# [What the task asks]
One range is to be output from the listing below, exactly as written: the line with "(211, 267) = (345, 307): none -> orange boat" to the line with "(299, 336) = (751, 349): brown pear -> none", both kept.
(Data section begins)
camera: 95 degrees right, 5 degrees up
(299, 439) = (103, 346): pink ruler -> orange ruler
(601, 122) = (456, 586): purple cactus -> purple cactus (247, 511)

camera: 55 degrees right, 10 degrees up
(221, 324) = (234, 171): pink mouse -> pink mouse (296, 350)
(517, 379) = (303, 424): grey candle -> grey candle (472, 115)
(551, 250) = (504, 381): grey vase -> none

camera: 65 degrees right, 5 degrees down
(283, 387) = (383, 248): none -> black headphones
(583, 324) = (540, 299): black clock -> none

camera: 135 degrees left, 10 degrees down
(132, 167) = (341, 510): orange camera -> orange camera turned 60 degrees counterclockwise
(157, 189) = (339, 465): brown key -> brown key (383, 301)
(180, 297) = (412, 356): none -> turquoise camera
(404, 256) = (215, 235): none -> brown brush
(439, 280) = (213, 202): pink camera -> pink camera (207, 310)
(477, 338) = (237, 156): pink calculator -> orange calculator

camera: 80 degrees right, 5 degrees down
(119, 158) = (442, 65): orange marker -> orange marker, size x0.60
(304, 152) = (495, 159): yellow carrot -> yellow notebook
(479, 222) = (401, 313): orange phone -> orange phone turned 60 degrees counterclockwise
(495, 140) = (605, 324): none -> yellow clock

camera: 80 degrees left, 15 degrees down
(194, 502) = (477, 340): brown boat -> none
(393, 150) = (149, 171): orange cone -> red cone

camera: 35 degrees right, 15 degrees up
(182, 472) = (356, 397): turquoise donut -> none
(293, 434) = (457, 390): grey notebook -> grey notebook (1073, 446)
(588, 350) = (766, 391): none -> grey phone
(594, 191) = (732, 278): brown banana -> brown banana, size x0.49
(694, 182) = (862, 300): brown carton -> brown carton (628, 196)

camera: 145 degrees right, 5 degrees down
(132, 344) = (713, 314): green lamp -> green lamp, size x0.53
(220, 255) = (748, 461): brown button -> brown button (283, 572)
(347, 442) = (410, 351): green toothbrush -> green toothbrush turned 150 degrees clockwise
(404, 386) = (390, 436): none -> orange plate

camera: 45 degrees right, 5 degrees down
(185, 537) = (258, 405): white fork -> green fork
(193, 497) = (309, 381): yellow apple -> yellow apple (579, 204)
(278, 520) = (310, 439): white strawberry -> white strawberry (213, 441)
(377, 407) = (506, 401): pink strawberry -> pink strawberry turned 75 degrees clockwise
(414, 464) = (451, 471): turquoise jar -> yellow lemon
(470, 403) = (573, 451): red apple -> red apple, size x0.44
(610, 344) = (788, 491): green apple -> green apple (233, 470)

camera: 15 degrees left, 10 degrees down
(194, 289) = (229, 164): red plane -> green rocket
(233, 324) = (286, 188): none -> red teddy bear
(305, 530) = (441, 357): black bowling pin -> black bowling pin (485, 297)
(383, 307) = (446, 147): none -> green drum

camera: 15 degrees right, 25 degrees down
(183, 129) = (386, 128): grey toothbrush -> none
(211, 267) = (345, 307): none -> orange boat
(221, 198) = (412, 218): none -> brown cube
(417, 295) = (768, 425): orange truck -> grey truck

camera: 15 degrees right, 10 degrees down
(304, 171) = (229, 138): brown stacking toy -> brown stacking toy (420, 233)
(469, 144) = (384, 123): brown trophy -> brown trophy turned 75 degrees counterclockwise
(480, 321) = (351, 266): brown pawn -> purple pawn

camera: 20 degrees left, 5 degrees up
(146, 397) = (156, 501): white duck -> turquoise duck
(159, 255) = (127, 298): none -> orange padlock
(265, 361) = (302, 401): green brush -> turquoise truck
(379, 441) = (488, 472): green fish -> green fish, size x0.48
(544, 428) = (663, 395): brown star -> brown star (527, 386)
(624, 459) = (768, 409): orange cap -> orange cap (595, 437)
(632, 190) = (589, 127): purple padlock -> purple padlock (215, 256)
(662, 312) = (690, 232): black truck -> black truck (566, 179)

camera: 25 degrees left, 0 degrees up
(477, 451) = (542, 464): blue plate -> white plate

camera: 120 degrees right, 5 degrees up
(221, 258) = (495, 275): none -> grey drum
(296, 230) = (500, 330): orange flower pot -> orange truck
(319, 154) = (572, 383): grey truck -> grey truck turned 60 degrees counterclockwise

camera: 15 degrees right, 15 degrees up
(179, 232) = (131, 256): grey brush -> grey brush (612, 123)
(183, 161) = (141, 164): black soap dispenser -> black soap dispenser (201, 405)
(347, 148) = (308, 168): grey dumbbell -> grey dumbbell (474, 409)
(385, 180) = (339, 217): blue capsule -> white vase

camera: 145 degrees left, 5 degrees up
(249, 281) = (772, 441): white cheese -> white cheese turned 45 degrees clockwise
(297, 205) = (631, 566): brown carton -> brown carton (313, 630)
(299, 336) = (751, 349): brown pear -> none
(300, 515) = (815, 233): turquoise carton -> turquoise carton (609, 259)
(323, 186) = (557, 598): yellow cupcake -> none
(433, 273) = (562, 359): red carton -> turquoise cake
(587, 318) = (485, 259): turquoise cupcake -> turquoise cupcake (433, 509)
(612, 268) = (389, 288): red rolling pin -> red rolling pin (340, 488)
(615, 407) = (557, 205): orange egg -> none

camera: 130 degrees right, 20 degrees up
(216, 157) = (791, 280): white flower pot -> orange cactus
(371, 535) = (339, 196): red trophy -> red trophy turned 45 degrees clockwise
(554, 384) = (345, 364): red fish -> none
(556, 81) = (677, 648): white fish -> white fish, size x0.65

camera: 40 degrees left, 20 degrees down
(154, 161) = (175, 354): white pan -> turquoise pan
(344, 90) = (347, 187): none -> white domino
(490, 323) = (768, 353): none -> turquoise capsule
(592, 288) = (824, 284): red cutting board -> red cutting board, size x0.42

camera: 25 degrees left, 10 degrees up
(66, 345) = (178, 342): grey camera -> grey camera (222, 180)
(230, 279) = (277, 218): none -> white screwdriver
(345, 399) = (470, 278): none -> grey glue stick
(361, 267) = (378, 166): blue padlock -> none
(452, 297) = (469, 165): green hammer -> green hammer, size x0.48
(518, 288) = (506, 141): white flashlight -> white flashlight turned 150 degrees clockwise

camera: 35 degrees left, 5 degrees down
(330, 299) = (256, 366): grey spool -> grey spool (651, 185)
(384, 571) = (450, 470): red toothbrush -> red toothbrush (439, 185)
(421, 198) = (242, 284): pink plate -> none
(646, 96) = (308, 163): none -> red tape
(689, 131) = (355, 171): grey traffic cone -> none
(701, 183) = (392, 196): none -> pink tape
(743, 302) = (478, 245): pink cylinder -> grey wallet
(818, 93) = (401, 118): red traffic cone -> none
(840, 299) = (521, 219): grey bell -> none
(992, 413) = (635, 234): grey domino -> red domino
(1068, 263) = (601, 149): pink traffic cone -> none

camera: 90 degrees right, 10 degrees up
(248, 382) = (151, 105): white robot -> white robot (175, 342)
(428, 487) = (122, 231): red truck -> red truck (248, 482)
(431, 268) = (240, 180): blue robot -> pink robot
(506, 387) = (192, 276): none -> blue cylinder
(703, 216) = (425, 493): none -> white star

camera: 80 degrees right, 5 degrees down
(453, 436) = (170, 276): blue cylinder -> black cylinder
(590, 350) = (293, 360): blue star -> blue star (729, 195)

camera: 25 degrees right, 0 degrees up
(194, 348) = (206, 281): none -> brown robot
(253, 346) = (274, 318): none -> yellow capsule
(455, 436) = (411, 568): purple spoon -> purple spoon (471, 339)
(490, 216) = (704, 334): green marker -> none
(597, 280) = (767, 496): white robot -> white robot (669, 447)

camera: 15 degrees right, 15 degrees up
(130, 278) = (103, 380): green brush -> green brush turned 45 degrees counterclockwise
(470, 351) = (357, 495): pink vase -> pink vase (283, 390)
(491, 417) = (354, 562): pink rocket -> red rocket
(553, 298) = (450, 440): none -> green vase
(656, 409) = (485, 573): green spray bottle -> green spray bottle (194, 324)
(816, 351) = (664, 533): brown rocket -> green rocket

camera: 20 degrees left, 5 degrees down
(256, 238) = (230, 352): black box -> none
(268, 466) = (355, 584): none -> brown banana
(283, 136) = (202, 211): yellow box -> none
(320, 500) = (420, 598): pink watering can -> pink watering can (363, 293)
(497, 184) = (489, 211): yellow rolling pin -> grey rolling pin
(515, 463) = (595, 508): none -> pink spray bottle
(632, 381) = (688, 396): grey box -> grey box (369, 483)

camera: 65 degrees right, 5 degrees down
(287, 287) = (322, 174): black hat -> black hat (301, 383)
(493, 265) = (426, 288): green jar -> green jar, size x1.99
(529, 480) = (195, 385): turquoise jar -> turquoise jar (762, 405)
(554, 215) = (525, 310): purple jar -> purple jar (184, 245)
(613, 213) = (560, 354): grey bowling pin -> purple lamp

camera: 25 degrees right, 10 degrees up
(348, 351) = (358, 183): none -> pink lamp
(Data section ends)
# [Solved exercise]
(211, 267) = (345, 307): none -> orange boat
(221, 198) = (412, 218): none -> brown cube
(417, 295) = (768, 425): orange truck -> grey truck

camera: 15 degrees right, 10 degrees down
(304, 171) = (229, 138): brown stacking toy -> brown stacking toy (420, 233)
(469, 144) = (384, 123): brown trophy -> brown trophy turned 75 degrees counterclockwise
(480, 321) = (351, 266): brown pawn -> purple pawn

camera: 20 degrees left, 5 degrees up
(146, 397) = (156, 501): white duck -> turquoise duck
(159, 255) = (127, 298): none -> orange padlock
(265, 361) = (302, 401): green brush -> turquoise truck
(379, 441) = (488, 472): green fish -> green fish, size x0.48
(544, 428) = (663, 395): brown star -> brown star (527, 386)
(624, 459) = (768, 409): orange cap -> orange cap (595, 437)
(632, 190) = (589, 127): purple padlock -> purple padlock (215, 256)
(662, 312) = (690, 232): black truck -> black truck (566, 179)

camera: 25 degrees left, 0 degrees up
(477, 451) = (542, 464): blue plate -> white plate

camera: 120 degrees right, 5 degrees up
(221, 258) = (495, 275): none -> grey drum
(296, 230) = (500, 330): orange flower pot -> orange truck
(319, 154) = (572, 383): grey truck -> grey truck turned 60 degrees counterclockwise

camera: 15 degrees right, 15 degrees up
(179, 232) = (131, 256): grey brush -> grey brush (612, 123)
(183, 161) = (141, 164): black soap dispenser -> black soap dispenser (201, 405)
(347, 148) = (308, 168): grey dumbbell -> grey dumbbell (474, 409)
(385, 180) = (339, 217): blue capsule -> white vase

camera: 145 degrees left, 5 degrees up
(249, 281) = (772, 441): white cheese -> white cheese turned 45 degrees clockwise
(297, 205) = (631, 566): brown carton -> brown carton (313, 630)
(299, 336) = (751, 349): brown pear -> none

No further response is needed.